[WHAT YOU ARE ASKED TO DO] Copy the lines verbatim, beginning with the line that contains "- grzyb/pomarańczowy 208 317" and continuing through the end of the data, and only those lines.

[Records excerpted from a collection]
------------------------------------
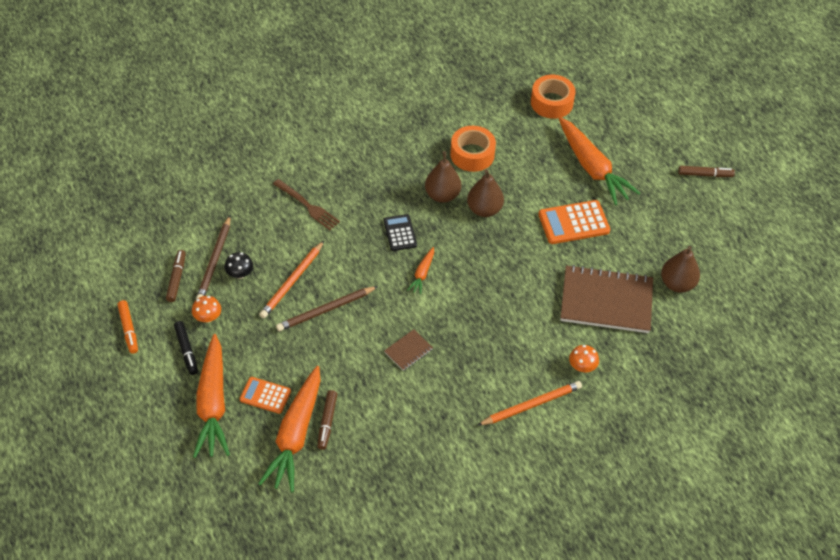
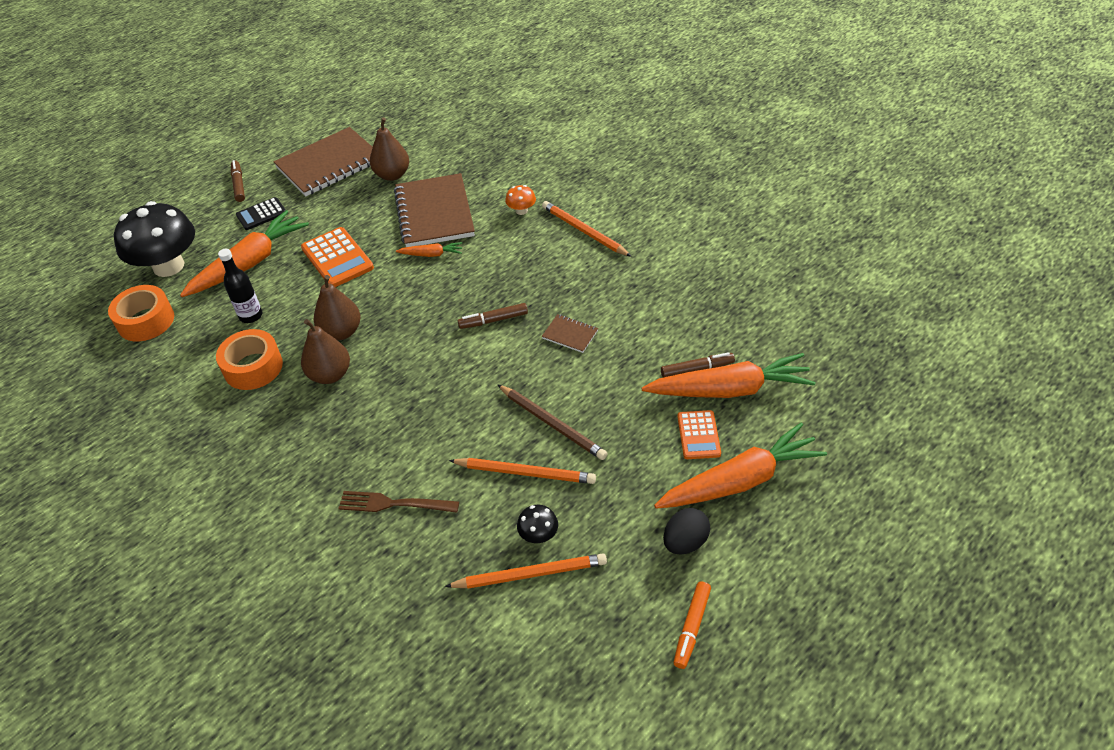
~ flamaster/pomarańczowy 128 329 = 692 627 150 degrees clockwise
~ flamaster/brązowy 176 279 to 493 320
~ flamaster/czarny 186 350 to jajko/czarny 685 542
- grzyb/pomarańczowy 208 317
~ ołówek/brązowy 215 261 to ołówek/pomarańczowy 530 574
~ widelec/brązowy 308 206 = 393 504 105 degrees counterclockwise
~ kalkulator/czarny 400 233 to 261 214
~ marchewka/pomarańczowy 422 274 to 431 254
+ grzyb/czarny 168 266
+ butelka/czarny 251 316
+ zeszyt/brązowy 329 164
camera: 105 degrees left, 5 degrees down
------------------------------------
[REPLY TO THE EXERCISE]
- grzyb/pomarańczowy 208 317
~ ołówek/brązowy 215 261 to ołówek/pomarańczowy 530 574
~ widelec/brązowy 308 206 = 393 504 105 degrees counterclockwise
~ kalkulator/czarny 400 233 to 261 214
~ marchewka/pomarańczowy 422 274 to 431 254
+ grzyb/czarny 168 266
+ butelka/czarny 251 316
+ zeszyt/brązowy 329 164
camera: 105 degrees left, 5 degrees down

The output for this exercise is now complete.